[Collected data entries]
--------------------------------------------------
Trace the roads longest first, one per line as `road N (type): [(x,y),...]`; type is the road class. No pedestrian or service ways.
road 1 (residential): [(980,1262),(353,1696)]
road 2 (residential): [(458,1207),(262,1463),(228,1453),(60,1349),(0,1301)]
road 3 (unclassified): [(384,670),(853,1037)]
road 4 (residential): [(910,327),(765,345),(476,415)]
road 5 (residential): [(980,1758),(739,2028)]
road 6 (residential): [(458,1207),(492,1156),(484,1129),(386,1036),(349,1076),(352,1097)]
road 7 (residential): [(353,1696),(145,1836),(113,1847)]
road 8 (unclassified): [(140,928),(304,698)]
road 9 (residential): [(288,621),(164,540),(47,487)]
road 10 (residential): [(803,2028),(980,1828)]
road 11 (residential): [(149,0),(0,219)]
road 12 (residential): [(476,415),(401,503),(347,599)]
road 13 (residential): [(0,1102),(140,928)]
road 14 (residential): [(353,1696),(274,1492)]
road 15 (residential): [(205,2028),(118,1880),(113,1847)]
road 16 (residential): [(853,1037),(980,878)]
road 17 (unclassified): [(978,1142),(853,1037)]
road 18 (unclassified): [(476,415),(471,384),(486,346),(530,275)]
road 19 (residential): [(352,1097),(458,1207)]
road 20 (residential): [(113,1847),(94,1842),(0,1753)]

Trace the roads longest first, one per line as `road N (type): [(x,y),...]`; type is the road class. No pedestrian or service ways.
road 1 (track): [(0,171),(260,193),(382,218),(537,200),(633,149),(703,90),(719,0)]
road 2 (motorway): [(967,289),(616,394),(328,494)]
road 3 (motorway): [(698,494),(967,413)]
--------------------------------------------------
* ACTIVITY
Go through the entries above and reproduce each one exactly.

* ANSWER SECTION
Trace the roads longest first, one per line as `road N (type): [(x,y),...]`; type is the road class. No pedestrian or service ways.
road 1 (residential): [(980,1262),(353,1696)]
road 2 (residential): [(458,1207),(262,1463),(228,1453),(60,1349),(0,1301)]
road 3 (unclassified): [(384,670),(853,1037)]
road 4 (residential): [(910,327),(765,345),(476,415)]
road 5 (residential): [(980,1758),(739,2028)]
road 6 (residential): [(458,1207),(492,1156),(484,1129),(386,1036),(349,1076),(352,1097)]
road 7 (residential): [(353,1696),(145,1836),(113,1847)]
road 8 (unclassified): [(140,928),(304,698)]
road 9 (residential): [(288,621),(164,540),(47,487)]
road 10 (residential): [(803,2028),(980,1828)]
road 11 (residential): [(149,0),(0,219)]
road 12 (residential): [(476,415),(401,503),(347,599)]
road 13 (residential): [(0,1102),(140,928)]
road 14 (residential): [(353,1696),(274,1492)]
road 15 (residential): [(205,2028),(118,1880),(113,1847)]
road 16 (residential): [(853,1037),(980,878)]
road 17 (unclassified): [(978,1142),(853,1037)]
road 18 (unclassified): [(476,415),(471,384),(486,346),(530,275)]
road 19 (residential): [(352,1097),(458,1207)]
road 20 (residential): [(113,1847),(94,1842),(0,1753)]

Trace the roads longest first, one per line as `road N (type): [(x,y),...]`; type is the road class. No pedestrian or service ways.
road 1 (track): [(0,171),(260,193),(382,218),(537,200),(633,149),(703,90),(719,0)]
road 2 (motorway): [(967,289),(616,394),(328,494)]
road 3 (motorway): [(698,494),(967,413)]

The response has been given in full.